* DATASET EXTRACT:
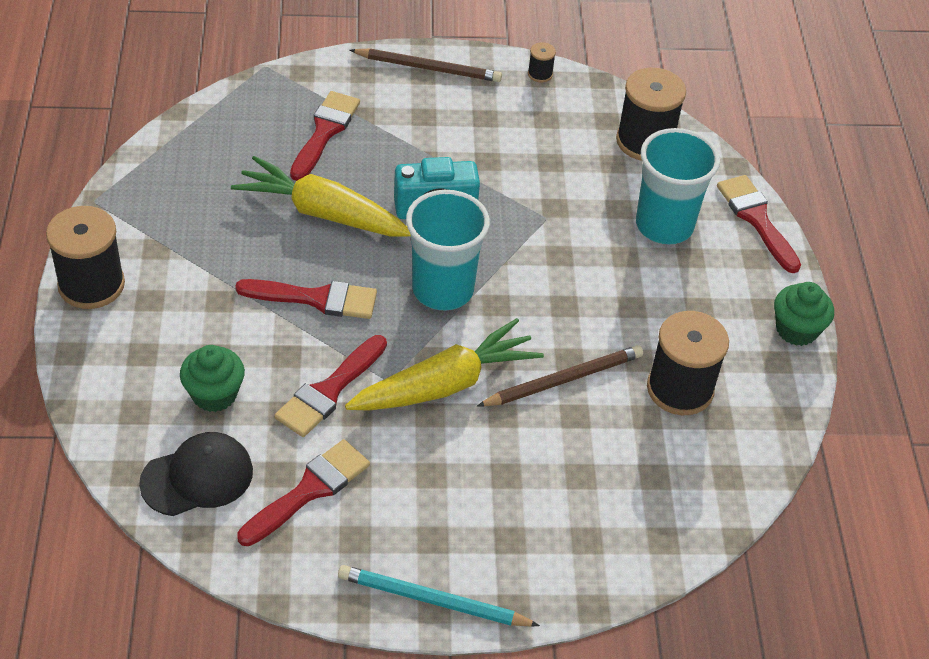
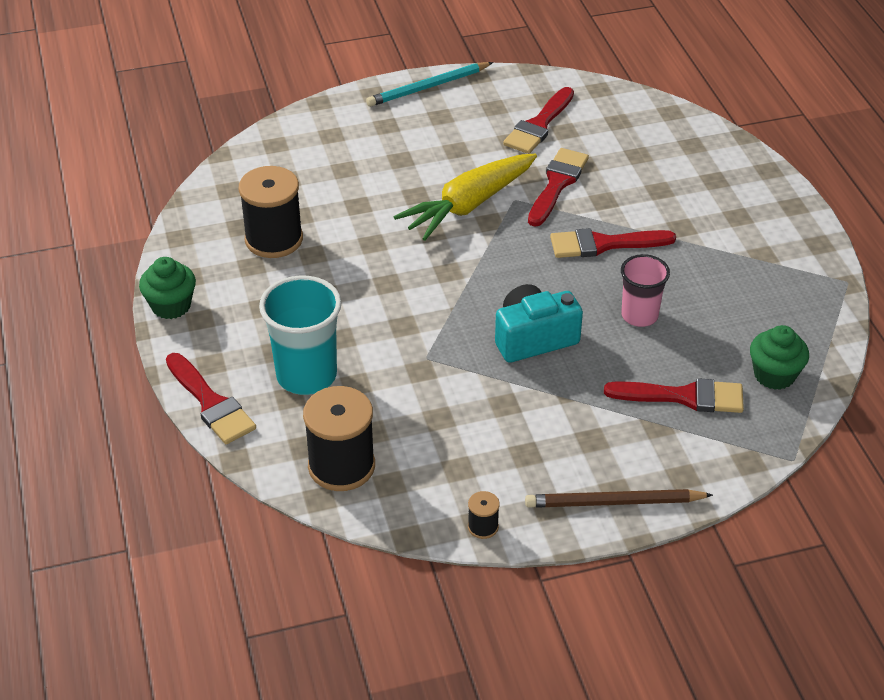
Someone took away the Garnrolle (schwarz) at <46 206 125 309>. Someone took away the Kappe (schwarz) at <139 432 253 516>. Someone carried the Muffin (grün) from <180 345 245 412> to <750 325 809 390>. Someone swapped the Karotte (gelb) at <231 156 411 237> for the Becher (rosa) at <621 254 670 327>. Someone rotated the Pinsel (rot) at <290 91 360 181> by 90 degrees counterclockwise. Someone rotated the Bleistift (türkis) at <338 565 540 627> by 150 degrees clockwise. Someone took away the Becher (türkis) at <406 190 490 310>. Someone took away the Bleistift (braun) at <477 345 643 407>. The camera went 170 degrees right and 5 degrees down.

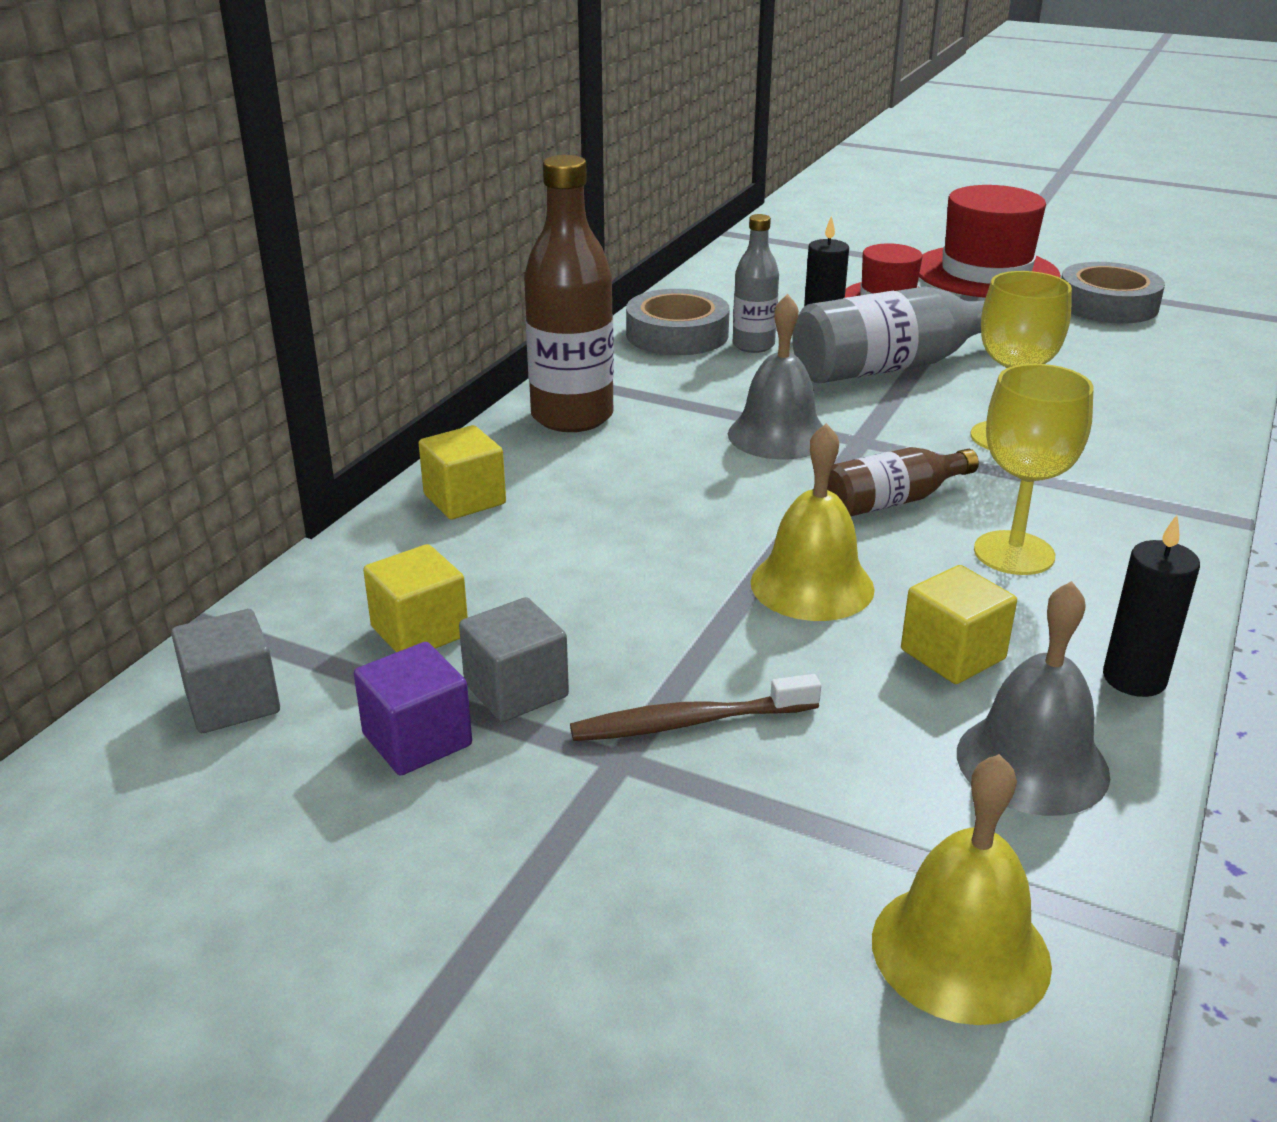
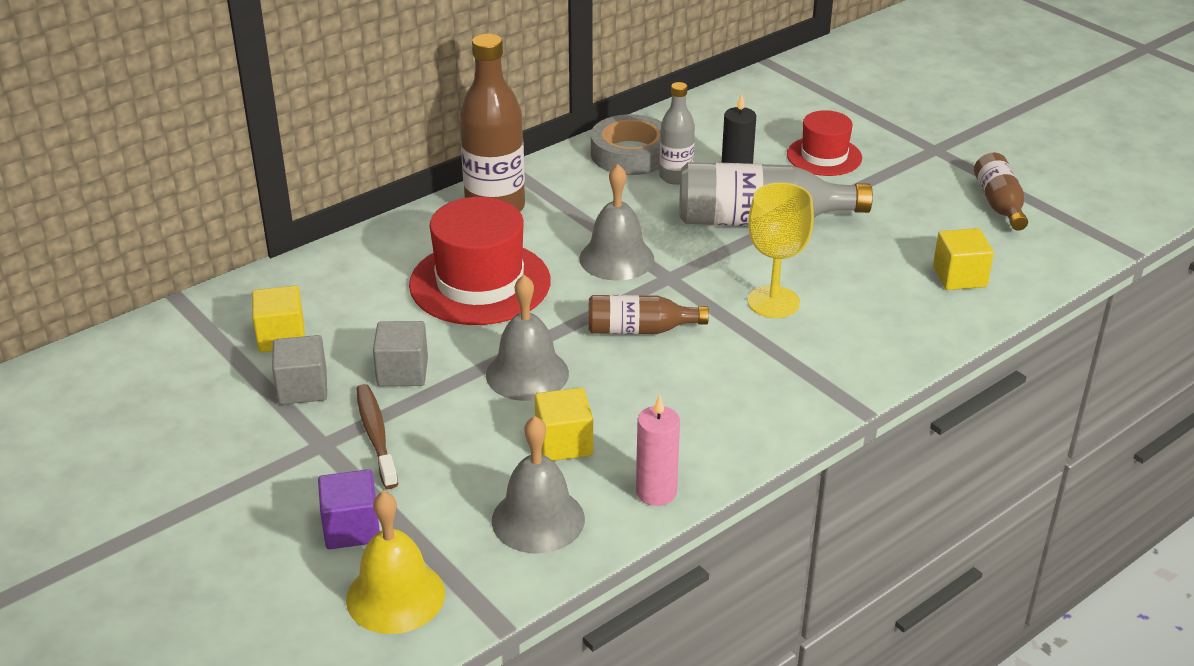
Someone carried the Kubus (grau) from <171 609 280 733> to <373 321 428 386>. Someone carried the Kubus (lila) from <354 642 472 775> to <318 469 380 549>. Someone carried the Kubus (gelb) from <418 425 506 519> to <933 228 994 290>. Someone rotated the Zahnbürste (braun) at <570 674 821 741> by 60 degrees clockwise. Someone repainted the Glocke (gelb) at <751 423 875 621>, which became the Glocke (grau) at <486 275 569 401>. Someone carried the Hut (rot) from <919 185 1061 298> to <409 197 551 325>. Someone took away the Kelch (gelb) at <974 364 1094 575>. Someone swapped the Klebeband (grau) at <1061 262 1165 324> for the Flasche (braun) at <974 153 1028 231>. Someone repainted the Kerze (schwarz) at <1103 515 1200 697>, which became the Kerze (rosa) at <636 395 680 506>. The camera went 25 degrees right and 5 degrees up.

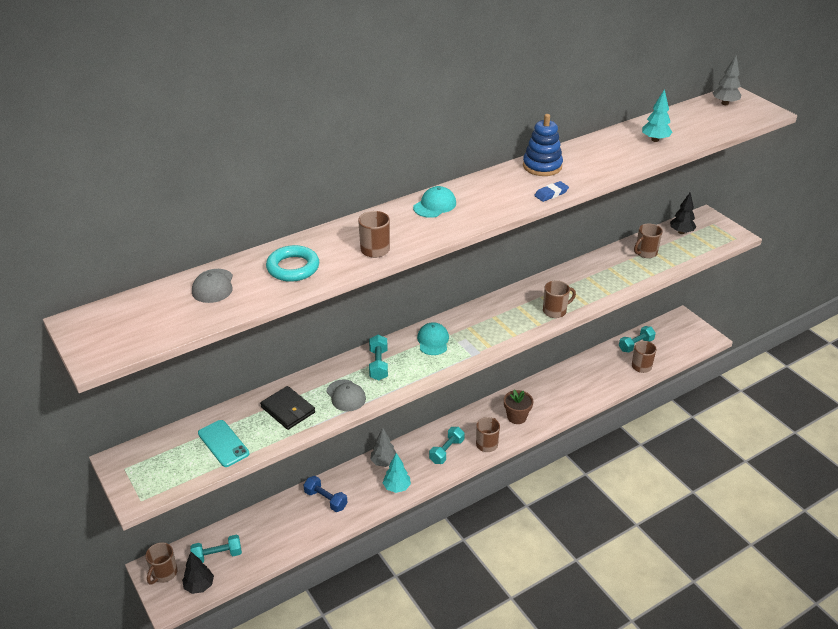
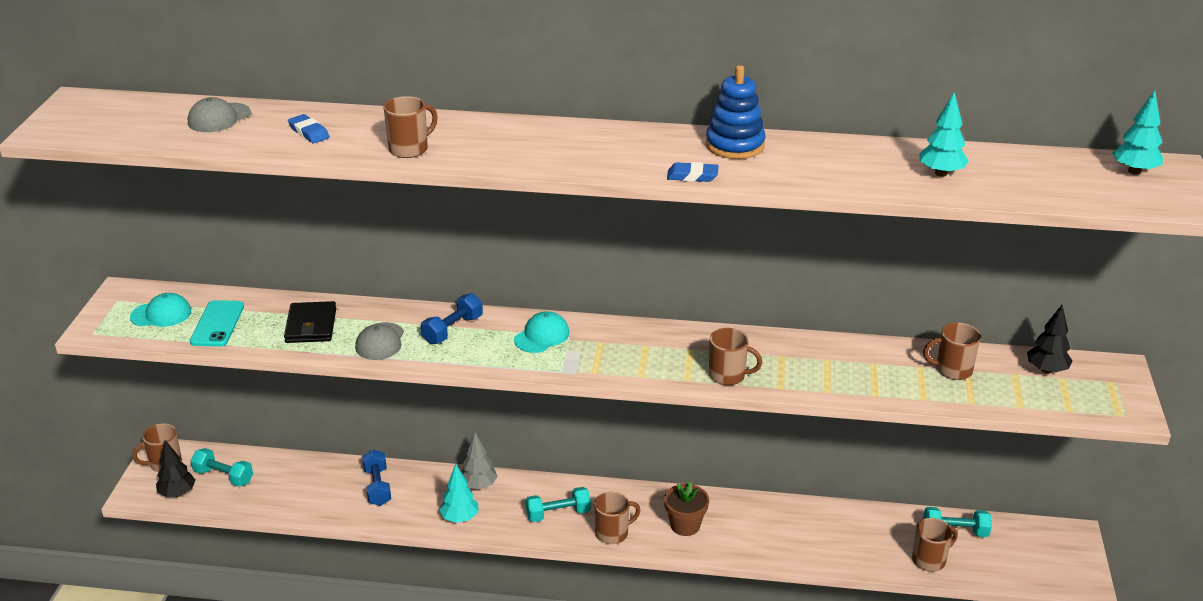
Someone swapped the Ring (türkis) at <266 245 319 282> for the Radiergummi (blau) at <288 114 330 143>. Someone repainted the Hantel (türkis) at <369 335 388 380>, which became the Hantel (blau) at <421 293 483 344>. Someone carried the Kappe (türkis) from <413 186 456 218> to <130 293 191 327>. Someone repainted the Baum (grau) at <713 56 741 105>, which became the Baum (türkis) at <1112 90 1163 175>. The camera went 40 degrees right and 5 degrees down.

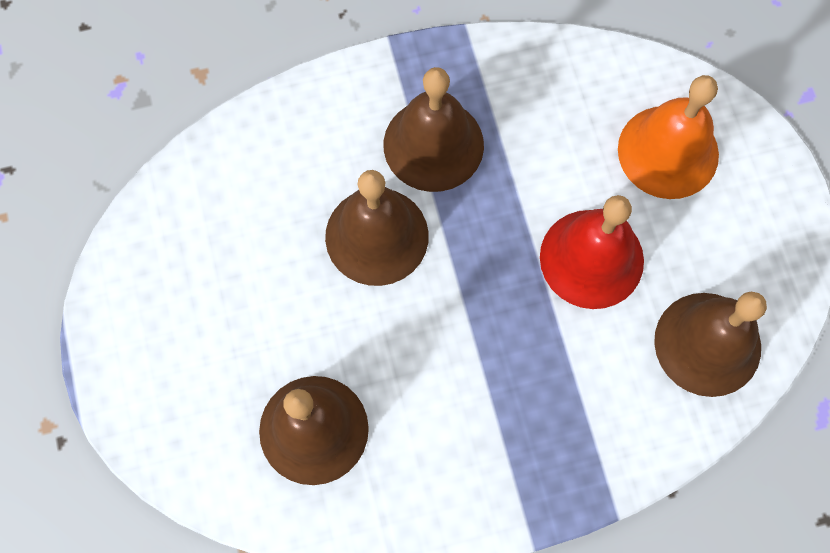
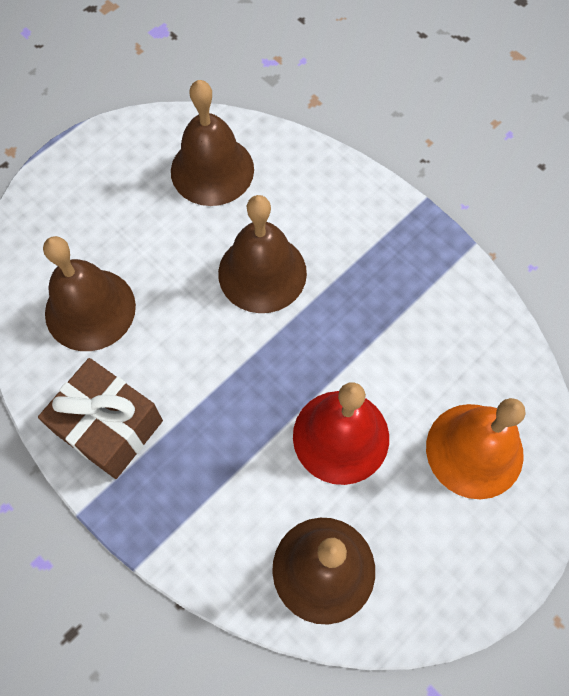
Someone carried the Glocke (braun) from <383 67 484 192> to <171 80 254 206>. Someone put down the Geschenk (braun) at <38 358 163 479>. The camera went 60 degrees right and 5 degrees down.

* WORK REQUEST: Give back the whole listing exactly, without pictures.

* RESPONSE:
Someone took away the Garnrolle (schwarz) at <46 206 125 309>. Someone took away the Kappe (schwarz) at <139 432 253 516>. Someone carried the Muffin (grün) from <180 345 245 412> to <750 325 809 390>. Someone swapped the Karotte (gelb) at <231 156 411 237> for the Becher (rosa) at <621 254 670 327>. Someone rotated the Pinsel (rot) at <290 91 360 181> by 90 degrees counterclockwise. Someone rotated the Bleistift (türkis) at <338 565 540 627> by 150 degrees clockwise. Someone took away the Becher (türkis) at <406 190 490 310>. Someone took away the Bleistift (braun) at <477 345 643 407>. The camera went 170 degrees right and 5 degrees down.

Someone carried the Kubus (grau) from <171 609 280 733> to <373 321 428 386>. Someone carried the Kubus (lila) from <354 642 472 775> to <318 469 380 549>. Someone carried the Kubus (gelb) from <418 425 506 519> to <933 228 994 290>. Someone rotated the Zahnbürste (braun) at <570 674 821 741> by 60 degrees clockwise. Someone repainted the Glocke (gelb) at <751 423 875 621>, which became the Glocke (grau) at <486 275 569 401>. Someone carried the Hut (rot) from <919 185 1061 298> to <409 197 551 325>. Someone took away the Kelch (gelb) at <974 364 1094 575>. Someone swapped the Klebeband (grau) at <1061 262 1165 324> for the Flasche (braun) at <974 153 1028 231>. Someone repainted the Kerze (schwarz) at <1103 515 1200 697>, which became the Kerze (rosa) at <636 395 680 506>. The camera went 25 degrees right and 5 degrees up.

Someone swapped the Ring (türkis) at <266 245 319 282> for the Radiergummi (blau) at <288 114 330 143>. Someone repainted the Hantel (türkis) at <369 335 388 380>, which became the Hantel (blau) at <421 293 483 344>. Someone carried the Kappe (türkis) from <413 186 456 218> to <130 293 191 327>. Someone repainted the Baum (grau) at <713 56 741 105>, which became the Baum (türkis) at <1112 90 1163 175>. The camera went 40 degrees right and 5 degrees down.

Someone carried the Glocke (braun) from <383 67 484 192> to <171 80 254 206>. Someone put down the Geschenk (braun) at <38 358 163 479>. The camera went 60 degrees right and 5 degrees down.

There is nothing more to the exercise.